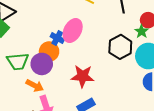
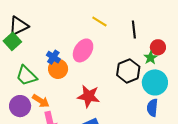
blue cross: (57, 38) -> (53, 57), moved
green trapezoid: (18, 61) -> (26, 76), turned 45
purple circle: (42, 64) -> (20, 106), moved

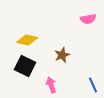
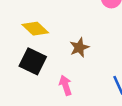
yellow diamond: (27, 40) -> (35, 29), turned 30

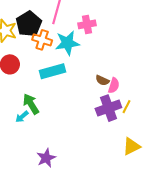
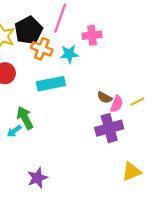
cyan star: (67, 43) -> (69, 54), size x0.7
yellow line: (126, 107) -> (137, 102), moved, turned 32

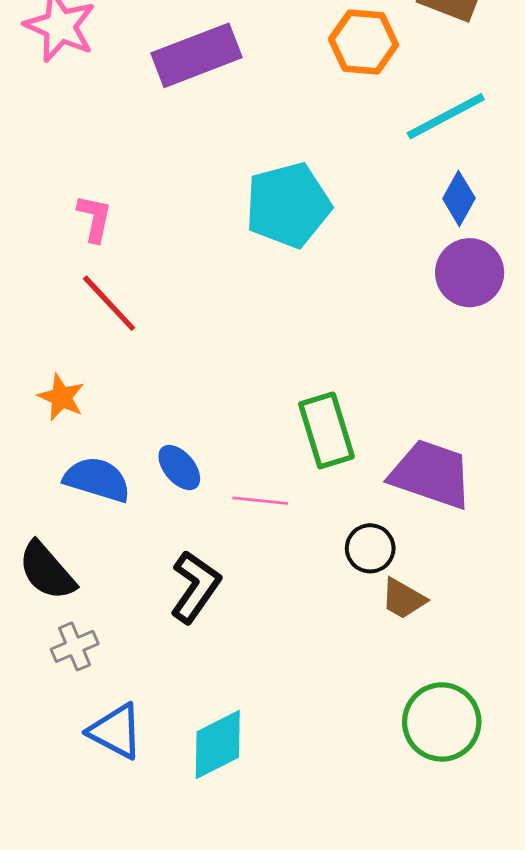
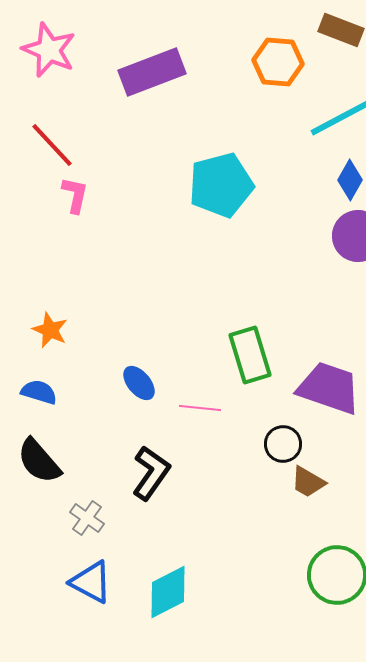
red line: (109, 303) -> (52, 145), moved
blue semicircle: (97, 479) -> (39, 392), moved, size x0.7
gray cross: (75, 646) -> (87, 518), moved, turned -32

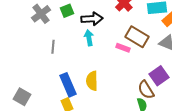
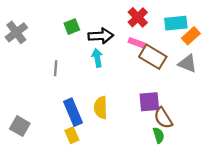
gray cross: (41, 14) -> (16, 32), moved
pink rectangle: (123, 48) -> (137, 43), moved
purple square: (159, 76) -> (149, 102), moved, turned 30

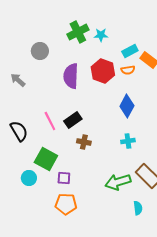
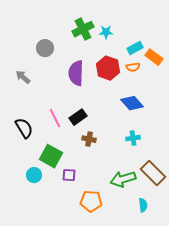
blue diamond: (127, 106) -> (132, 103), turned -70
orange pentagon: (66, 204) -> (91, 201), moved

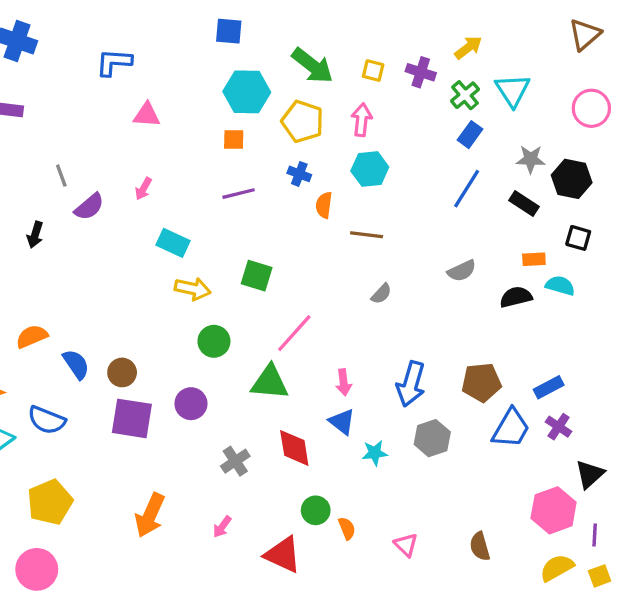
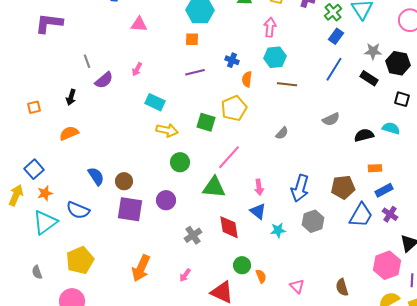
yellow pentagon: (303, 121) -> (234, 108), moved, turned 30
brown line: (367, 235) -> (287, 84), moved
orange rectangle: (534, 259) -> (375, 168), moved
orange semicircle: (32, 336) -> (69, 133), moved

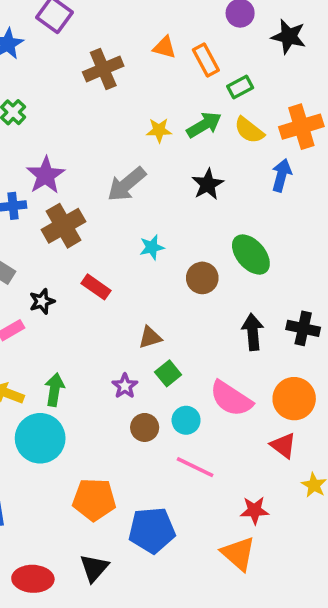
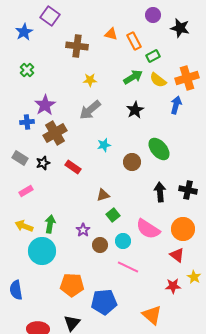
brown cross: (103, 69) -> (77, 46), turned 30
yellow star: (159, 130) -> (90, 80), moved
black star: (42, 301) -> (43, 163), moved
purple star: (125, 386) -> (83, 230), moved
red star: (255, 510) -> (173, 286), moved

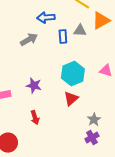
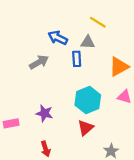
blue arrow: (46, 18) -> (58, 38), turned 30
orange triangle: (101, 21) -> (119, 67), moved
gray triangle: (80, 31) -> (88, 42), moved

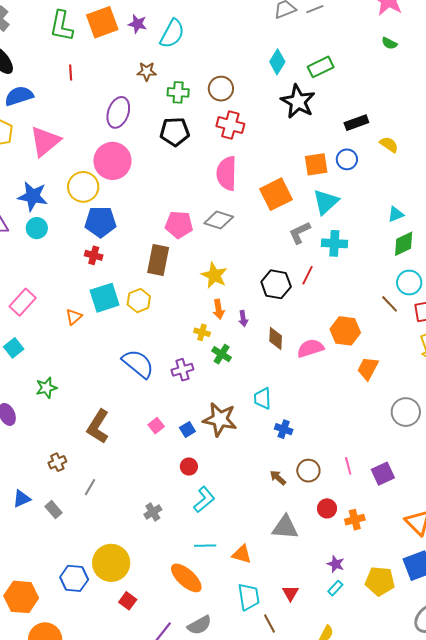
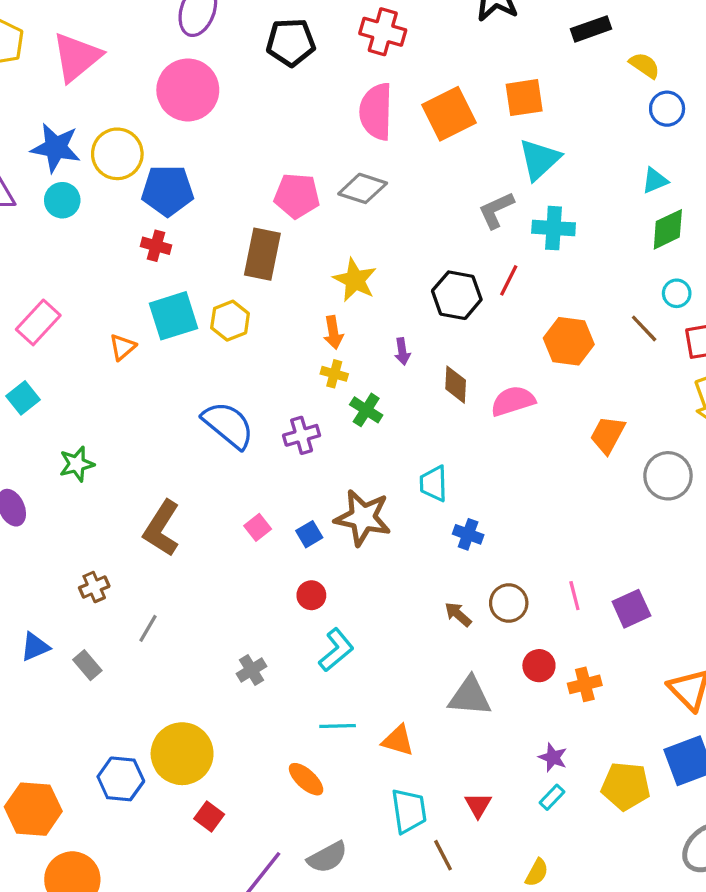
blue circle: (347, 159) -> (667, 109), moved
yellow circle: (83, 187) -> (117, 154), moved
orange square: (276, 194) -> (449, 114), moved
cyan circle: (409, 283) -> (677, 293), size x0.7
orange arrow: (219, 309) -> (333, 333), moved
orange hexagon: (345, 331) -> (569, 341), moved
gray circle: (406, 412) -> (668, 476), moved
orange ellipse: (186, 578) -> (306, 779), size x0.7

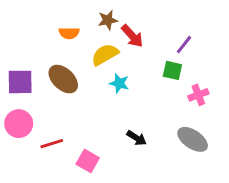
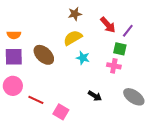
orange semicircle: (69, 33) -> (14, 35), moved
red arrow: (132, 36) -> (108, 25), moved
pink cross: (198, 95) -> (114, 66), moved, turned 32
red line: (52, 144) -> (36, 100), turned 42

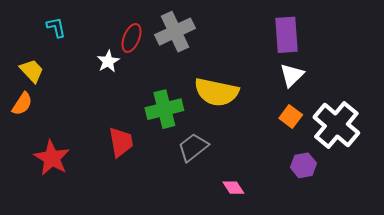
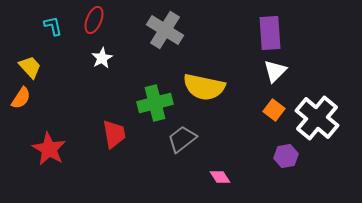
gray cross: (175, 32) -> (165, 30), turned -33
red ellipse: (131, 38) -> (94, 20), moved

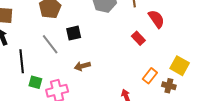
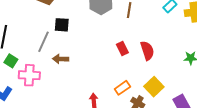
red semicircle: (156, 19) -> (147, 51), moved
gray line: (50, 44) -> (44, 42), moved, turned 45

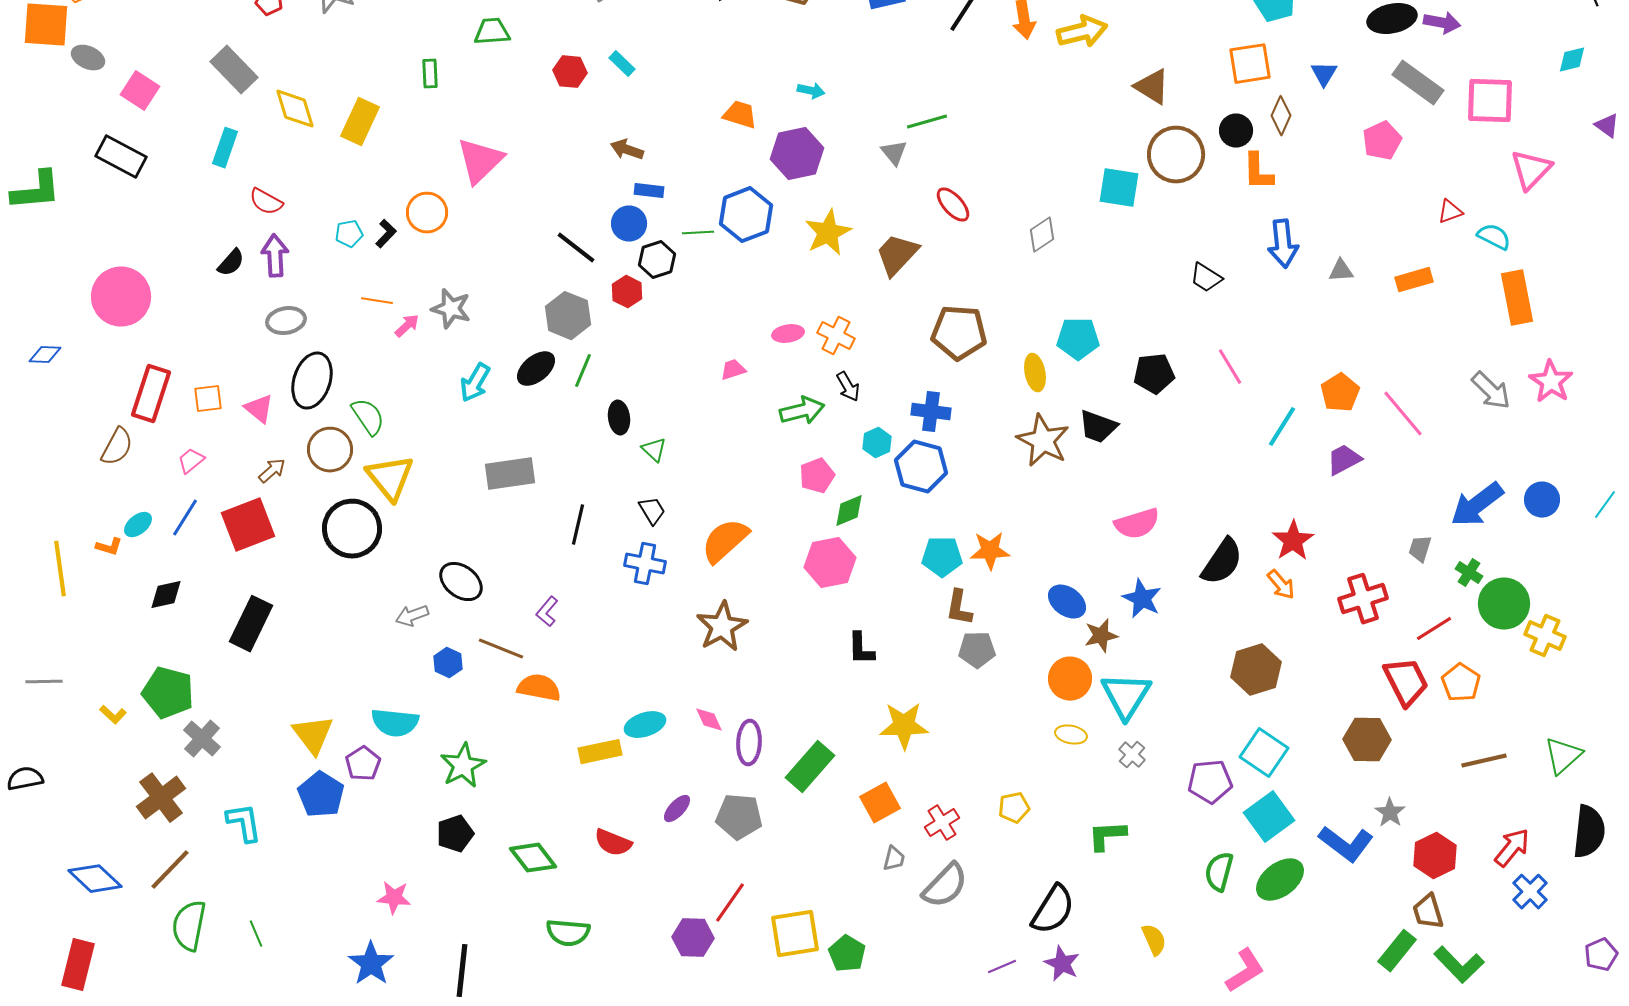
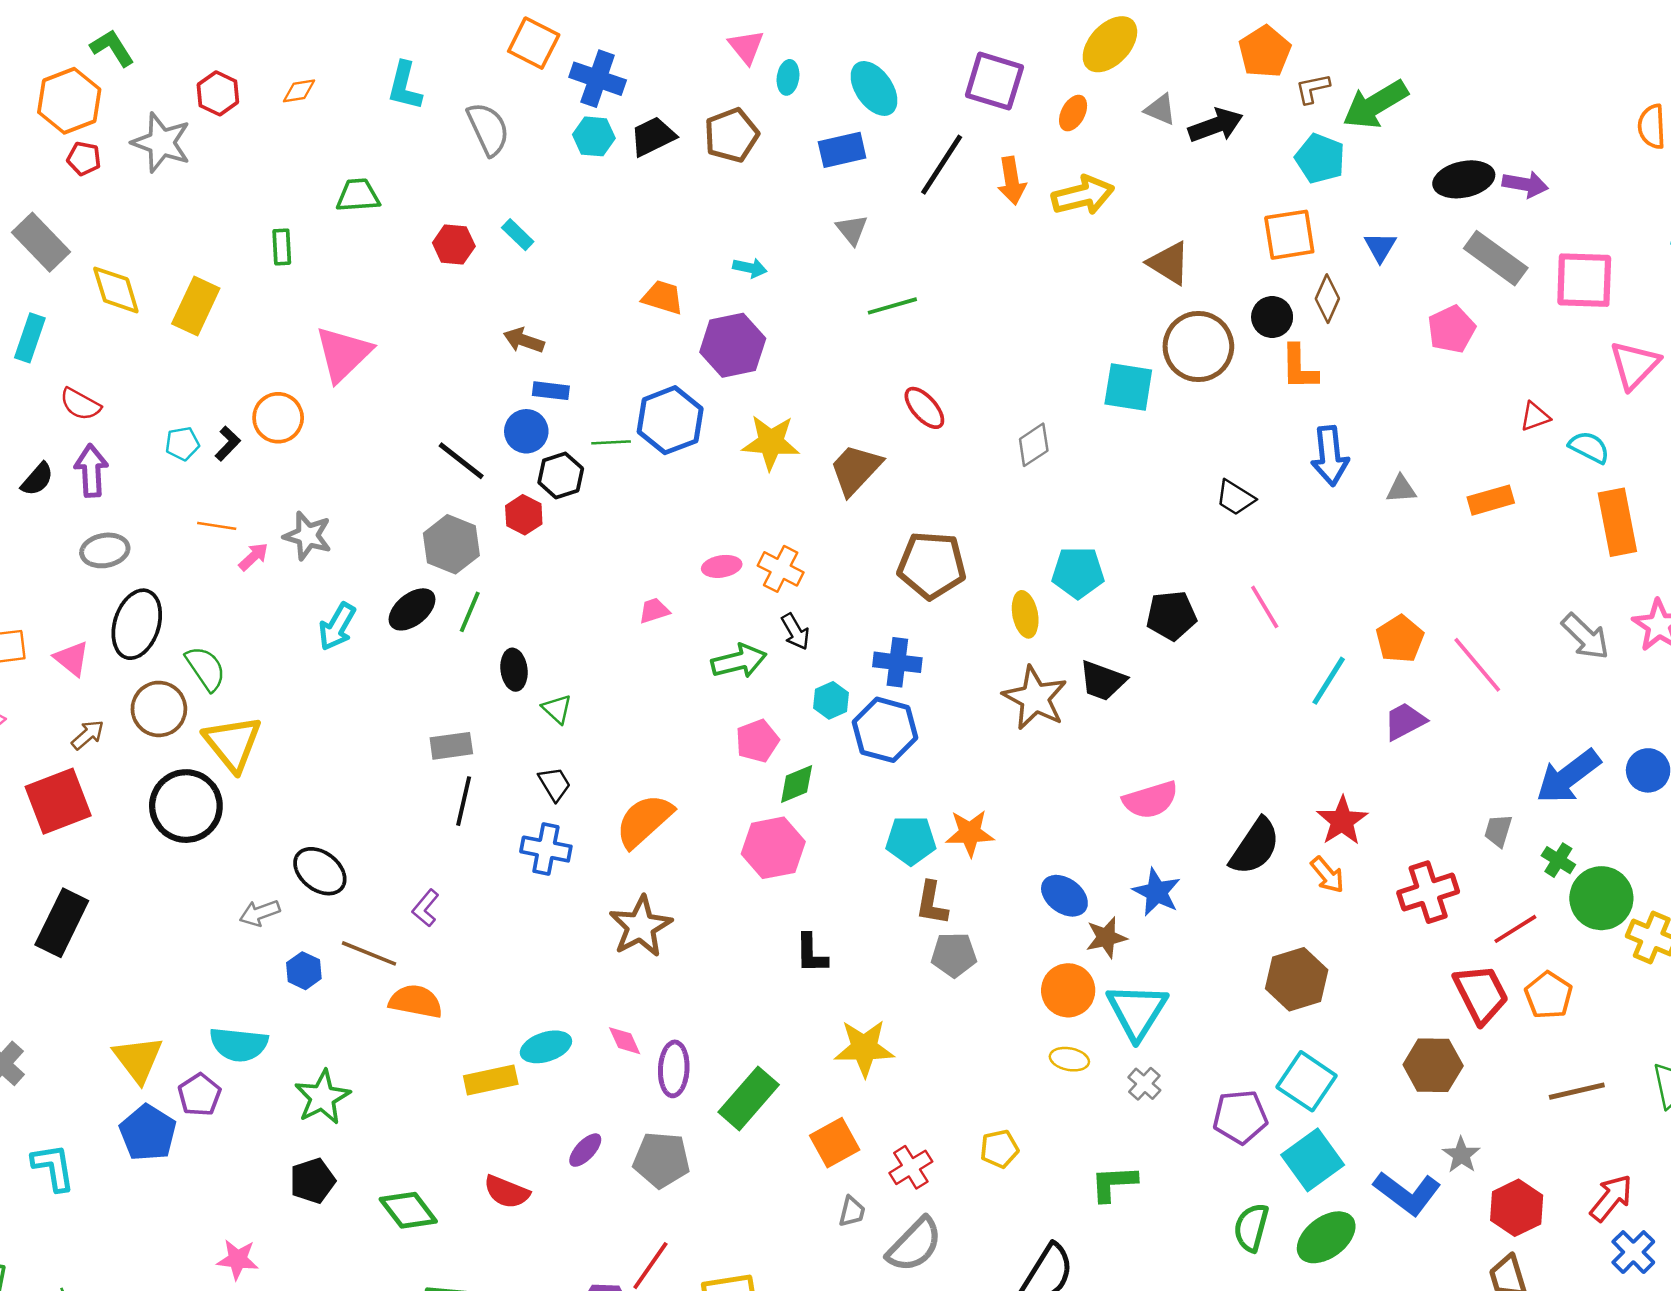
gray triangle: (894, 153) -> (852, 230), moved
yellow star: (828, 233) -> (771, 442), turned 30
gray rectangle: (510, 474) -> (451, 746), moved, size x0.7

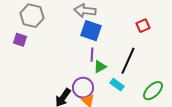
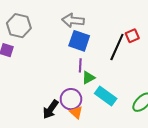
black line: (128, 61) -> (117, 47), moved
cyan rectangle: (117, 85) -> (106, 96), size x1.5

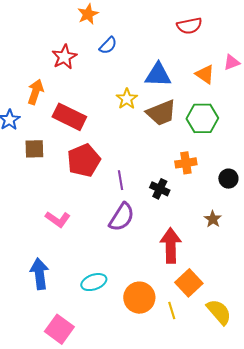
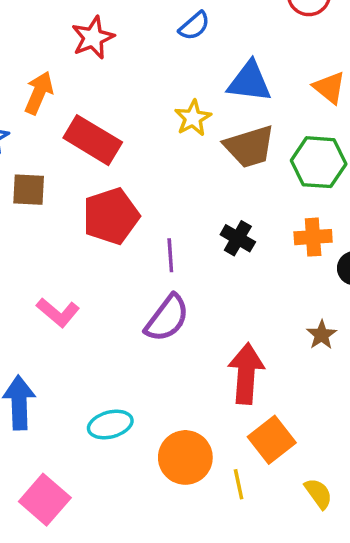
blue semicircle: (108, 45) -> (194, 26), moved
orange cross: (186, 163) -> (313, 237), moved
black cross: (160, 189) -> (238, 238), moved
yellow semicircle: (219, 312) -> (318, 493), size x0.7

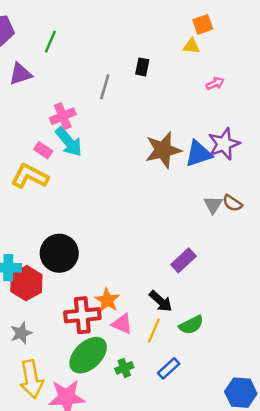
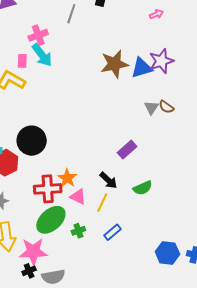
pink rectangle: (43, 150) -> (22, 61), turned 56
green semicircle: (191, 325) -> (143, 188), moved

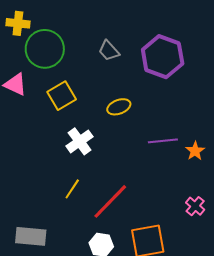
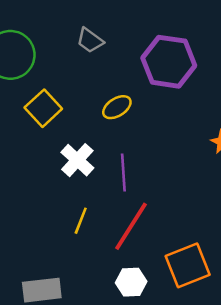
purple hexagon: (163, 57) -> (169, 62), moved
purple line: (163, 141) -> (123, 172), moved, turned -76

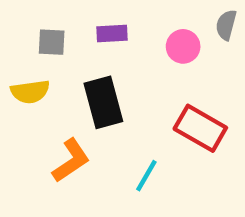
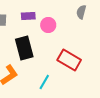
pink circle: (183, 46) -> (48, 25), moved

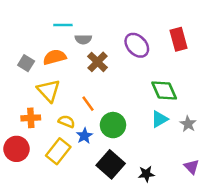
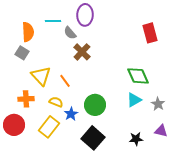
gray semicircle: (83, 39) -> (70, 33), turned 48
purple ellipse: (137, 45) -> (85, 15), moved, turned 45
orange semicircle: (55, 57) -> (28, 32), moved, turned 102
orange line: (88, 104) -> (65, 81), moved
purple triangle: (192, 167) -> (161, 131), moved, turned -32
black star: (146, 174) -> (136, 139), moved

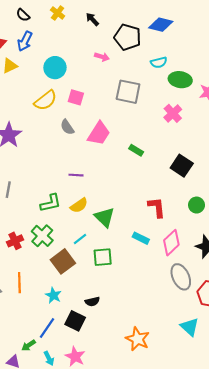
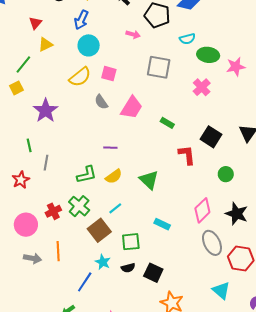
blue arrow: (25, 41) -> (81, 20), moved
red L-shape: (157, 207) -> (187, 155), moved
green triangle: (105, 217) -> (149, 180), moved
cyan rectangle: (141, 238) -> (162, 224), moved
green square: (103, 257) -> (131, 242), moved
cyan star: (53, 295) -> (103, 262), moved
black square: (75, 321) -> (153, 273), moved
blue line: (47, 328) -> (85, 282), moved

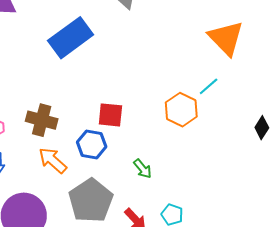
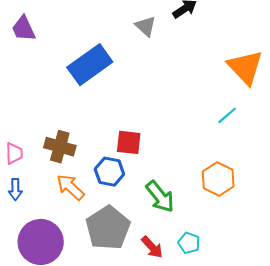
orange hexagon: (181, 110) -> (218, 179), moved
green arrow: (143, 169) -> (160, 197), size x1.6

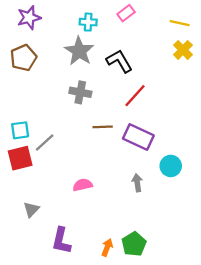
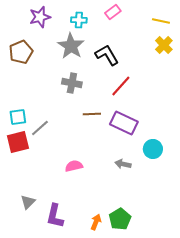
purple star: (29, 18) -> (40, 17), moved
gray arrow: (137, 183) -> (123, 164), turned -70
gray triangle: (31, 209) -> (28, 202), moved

◆ Task description
Given the listing above, retype only the span of lines from the line with "yellow pentagon: (303, 121)" up to and including the line with "black star: (42, 301) -> (43, 163), moved", exactly as it stands and without pictures.

◆ Expected output
yellow pentagon: (303, 121) -> (234, 108), moved, turned 30
brown line: (367, 235) -> (287, 84), moved
orange rectangle: (534, 259) -> (375, 168), moved
orange semicircle: (32, 336) -> (69, 133), moved

brown cross: (103, 69) -> (77, 46), turned 30
yellow star: (159, 130) -> (90, 80), moved
black star: (42, 301) -> (43, 163), moved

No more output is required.